■ THE DATA ■
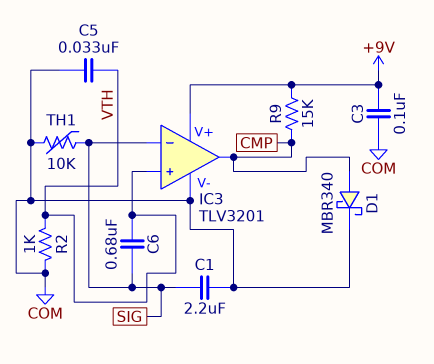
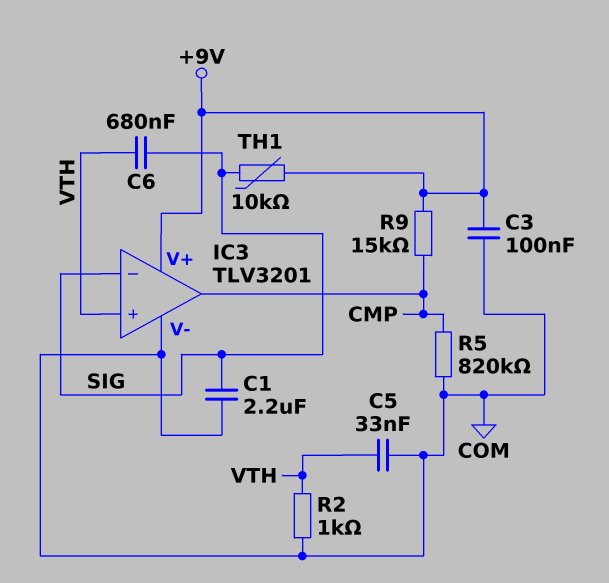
D1: schottky MBR340 (A CMP, K COM) -> none
R5: none -> 820k (CMP, COM)
TH1: 10k (COM, SIG) -> 10k (+9V, SIG)

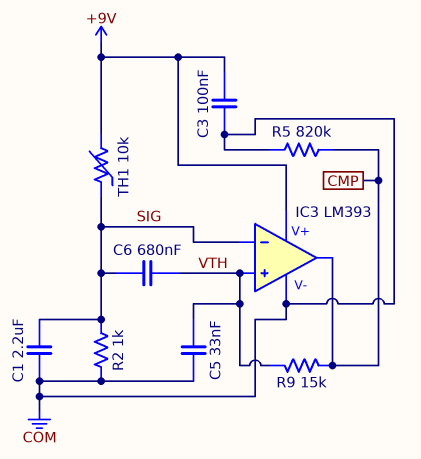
IC3: TLV3201 -> LM393
R2: 1k (COM, VTH) -> 1k (COM, SIG)
R9: 15k (+9V, CMP) -> 15k (CMP, VTH)

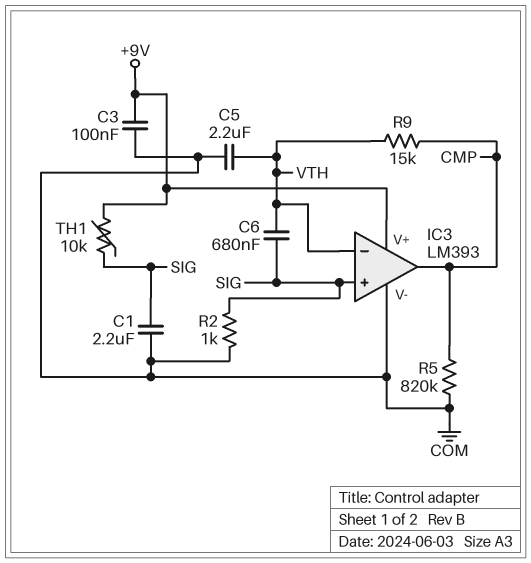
C5: 33nF (COM, VTH) -> 2.2uF (COM, VTH)
IC3 pin in+: VTH -> SIG
IC3 pin in-: SIG -> VTH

■ EXERCISE ■
Only the lines from the line with "R9: 15k (+9V, CMP) -> 15k (CMP, VTH)" to the end of the records should be repeated, exactly and without pictures.

■ SOLUTION FOR THIS EXERCISE ■
R9: 15k (+9V, CMP) -> 15k (CMP, VTH)

C5: 33nF (COM, VTH) -> 2.2uF (COM, VTH)
IC3 pin in+: VTH -> SIG
IC3 pin in-: SIG -> VTH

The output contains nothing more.